**WORK TASK**
Once the pictures are set aside, retype the remaining entries exactly.

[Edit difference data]
════════════════════

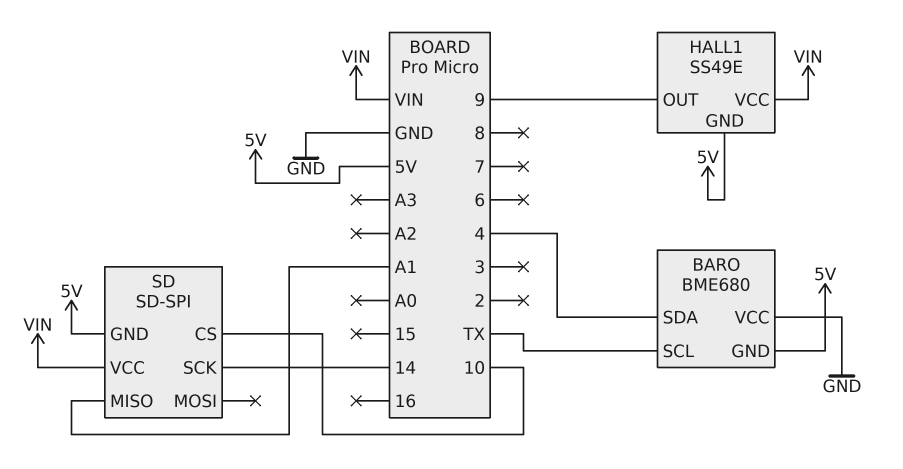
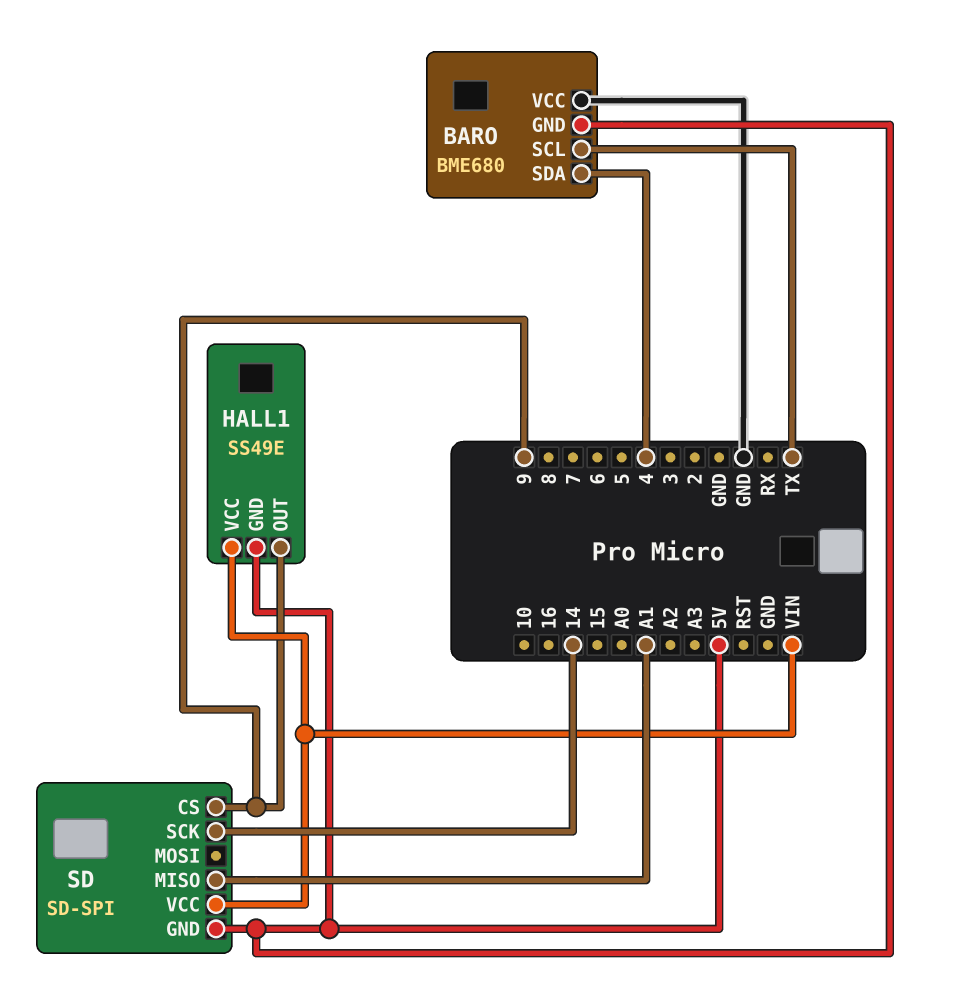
SD pin CS: 10 -> 9

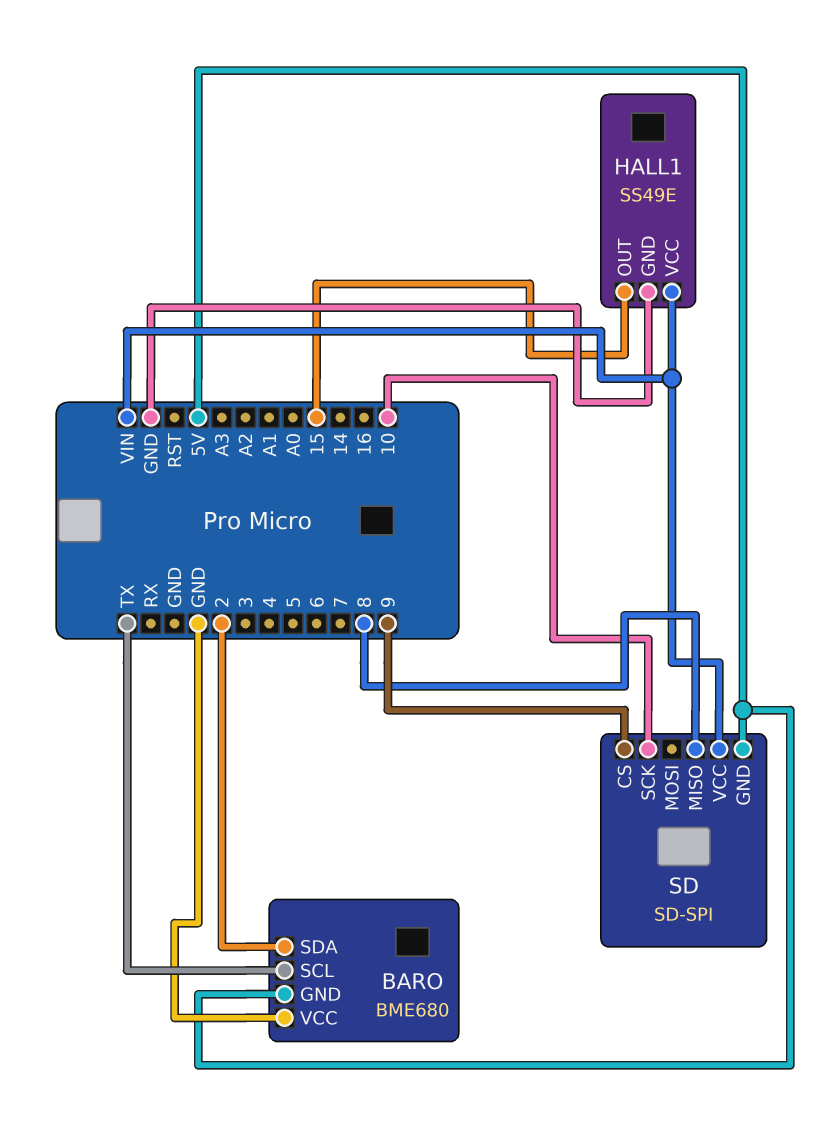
BARO pin SDA: 4 -> 2
HALL1 pin GND: 5V -> GND
HALL1 pin OUT: 9 -> 15
SD pin MISO: A1 -> 8
SD pin SCK: 14 -> 10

════════════════════

**RESULT OF THE EXERCISE**
SD pin CS: 10 -> 9

BARO pin SDA: 4 -> 2
HALL1 pin GND: 5V -> GND
HALL1 pin OUT: 9 -> 15
SD pin MISO: A1 -> 8
SD pin SCK: 14 -> 10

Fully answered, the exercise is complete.